[[ Given data, beginning ]]
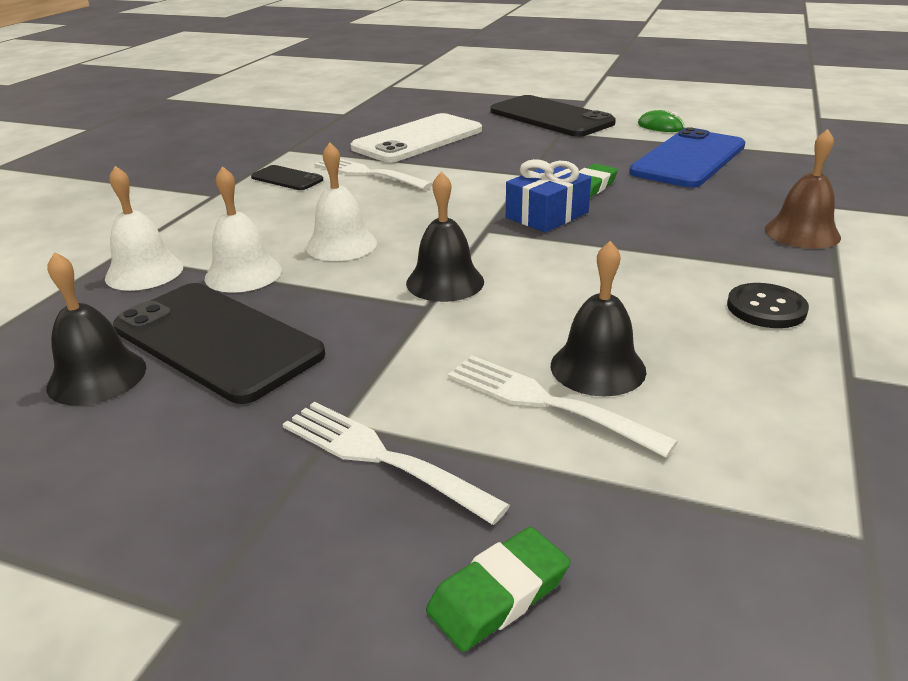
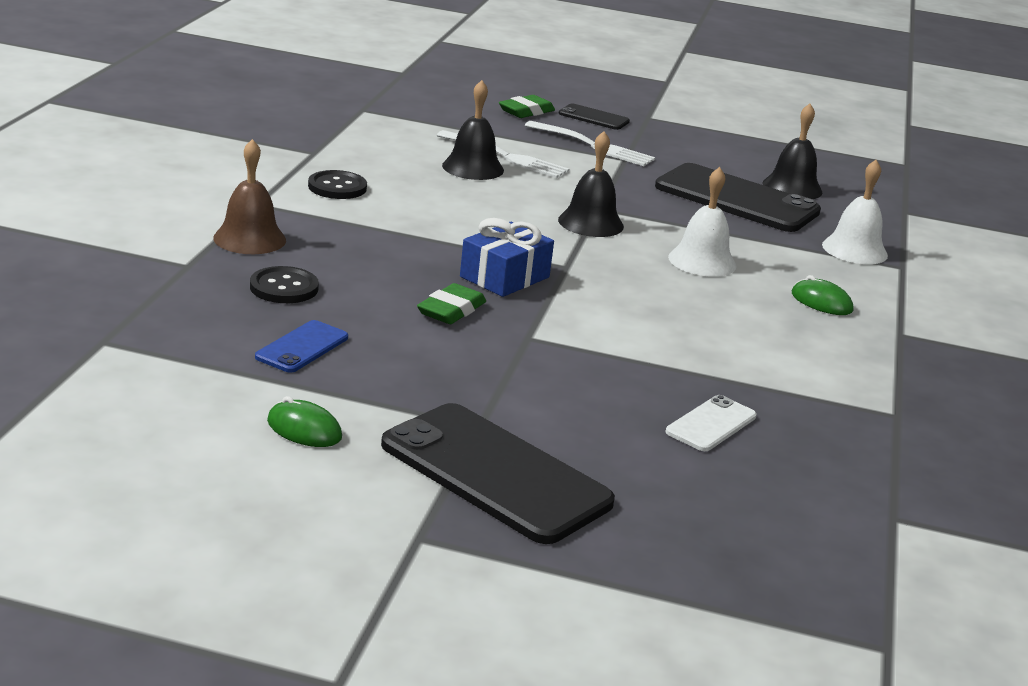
camera: 170 degrees right, 5 degrees down
(243, 274) = (767, 242): white bell -> none
(255, 214) = (821, 302): none -> green mouse
(287, 179) = (838, 352): black phone -> black phone (593, 117)
(368, 173) = (740, 354): white fork -> none
(418, 139) = (711, 424): white phone -> white phone, size x0.48
(689, 159) = (302, 347): blue phone -> blue phone, size x0.48
(732, 194) = (284, 288): none -> black button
[[ Given data, end ]]
__Work request__: A word-for-word copy of the material is required; pictures stay out of it.

__Output__:
camera: 170 degrees right, 5 degrees down
(243, 274) = (767, 242): white bell -> none
(255, 214) = (821, 302): none -> green mouse
(287, 179) = (838, 352): black phone -> black phone (593, 117)
(368, 173) = (740, 354): white fork -> none
(418, 139) = (711, 424): white phone -> white phone, size x0.48
(689, 159) = (302, 347): blue phone -> blue phone, size x0.48
(732, 194) = (284, 288): none -> black button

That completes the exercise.